* [Data shown]:

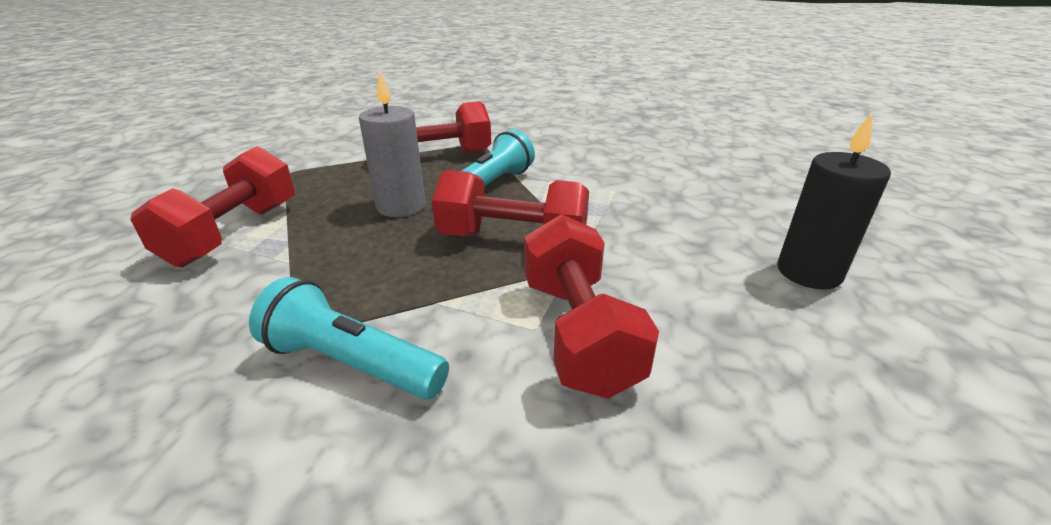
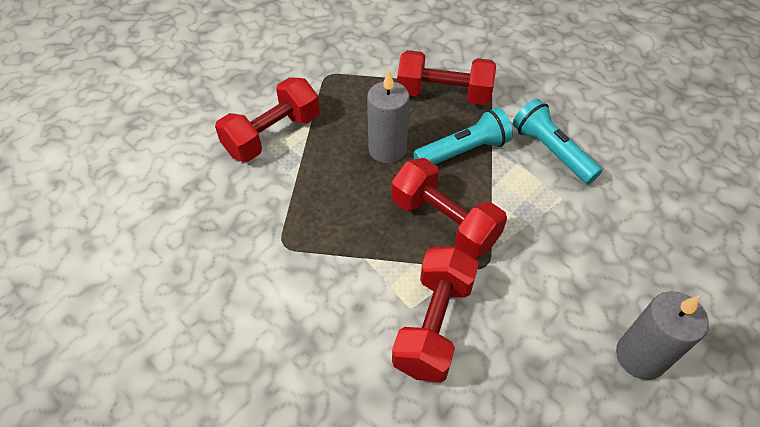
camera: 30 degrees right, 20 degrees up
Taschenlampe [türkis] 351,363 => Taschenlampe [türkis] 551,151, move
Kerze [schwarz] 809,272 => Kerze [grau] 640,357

* [What is required]:
Everything from the line that has "Taschenlampe [türkis] 351,363" to the final line above should be retyped exactly, and nothing else.

* [Result]:
Taschenlampe [türkis] 351,363 => Taschenlampe [türkis] 551,151, move
Kerze [schwarz] 809,272 => Kerze [grau] 640,357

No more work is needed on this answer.